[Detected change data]

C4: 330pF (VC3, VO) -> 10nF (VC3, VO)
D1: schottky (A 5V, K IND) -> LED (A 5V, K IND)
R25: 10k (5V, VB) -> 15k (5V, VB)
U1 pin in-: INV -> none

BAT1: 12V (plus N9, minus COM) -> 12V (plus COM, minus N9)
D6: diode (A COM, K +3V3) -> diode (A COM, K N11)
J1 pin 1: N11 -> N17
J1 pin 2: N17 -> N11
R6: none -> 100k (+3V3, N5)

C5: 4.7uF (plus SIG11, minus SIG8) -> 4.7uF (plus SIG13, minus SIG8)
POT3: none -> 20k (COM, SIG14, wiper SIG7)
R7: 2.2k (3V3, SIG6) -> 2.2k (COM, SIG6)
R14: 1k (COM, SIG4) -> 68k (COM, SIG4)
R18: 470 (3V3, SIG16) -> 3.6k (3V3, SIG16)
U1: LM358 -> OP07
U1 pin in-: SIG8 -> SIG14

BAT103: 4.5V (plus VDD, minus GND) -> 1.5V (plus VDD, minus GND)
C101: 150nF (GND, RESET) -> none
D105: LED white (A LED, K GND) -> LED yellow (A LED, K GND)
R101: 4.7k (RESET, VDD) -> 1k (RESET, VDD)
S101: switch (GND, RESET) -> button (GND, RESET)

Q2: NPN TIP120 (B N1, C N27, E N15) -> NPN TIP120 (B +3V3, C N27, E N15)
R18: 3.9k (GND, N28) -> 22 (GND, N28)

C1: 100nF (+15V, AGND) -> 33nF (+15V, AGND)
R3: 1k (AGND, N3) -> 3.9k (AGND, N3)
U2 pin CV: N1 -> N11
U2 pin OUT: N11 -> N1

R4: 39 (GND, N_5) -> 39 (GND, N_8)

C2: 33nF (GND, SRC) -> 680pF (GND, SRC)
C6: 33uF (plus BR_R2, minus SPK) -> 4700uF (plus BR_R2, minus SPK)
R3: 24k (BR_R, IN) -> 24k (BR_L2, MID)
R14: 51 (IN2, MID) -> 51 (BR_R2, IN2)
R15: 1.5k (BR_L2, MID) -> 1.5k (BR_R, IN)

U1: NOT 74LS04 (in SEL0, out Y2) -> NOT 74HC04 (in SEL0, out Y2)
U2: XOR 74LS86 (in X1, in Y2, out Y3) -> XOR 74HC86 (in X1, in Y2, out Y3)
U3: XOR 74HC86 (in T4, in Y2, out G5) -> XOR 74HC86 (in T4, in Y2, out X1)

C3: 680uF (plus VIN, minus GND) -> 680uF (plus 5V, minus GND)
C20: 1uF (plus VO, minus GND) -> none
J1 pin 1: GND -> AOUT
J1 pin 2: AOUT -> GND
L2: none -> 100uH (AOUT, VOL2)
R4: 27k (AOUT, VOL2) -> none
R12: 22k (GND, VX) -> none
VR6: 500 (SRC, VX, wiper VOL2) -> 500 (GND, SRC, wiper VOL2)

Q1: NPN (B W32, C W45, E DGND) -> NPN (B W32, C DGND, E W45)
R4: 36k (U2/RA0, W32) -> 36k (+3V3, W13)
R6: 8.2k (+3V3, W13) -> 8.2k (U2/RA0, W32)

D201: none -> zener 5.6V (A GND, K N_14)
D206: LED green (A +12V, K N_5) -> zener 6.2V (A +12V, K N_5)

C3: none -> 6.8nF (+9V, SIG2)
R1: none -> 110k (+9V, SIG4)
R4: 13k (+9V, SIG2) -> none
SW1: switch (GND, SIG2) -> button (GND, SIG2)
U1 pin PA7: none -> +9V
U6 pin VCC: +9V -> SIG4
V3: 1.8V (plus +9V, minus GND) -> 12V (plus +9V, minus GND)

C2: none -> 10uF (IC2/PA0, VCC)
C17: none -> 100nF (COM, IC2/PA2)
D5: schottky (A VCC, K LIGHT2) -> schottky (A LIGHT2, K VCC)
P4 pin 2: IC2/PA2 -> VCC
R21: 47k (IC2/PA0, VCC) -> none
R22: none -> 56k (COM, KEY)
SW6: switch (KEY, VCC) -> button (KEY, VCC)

WORK ORDER:
In the data above, find each line where the string "zener" appears, then copy it.

OUTPUT:
D201: none -> zener 5.6V (A GND, K N_14)
D206: LED green (A +12V, K N_5) -> zener 6.2V (A +12V, K N_5)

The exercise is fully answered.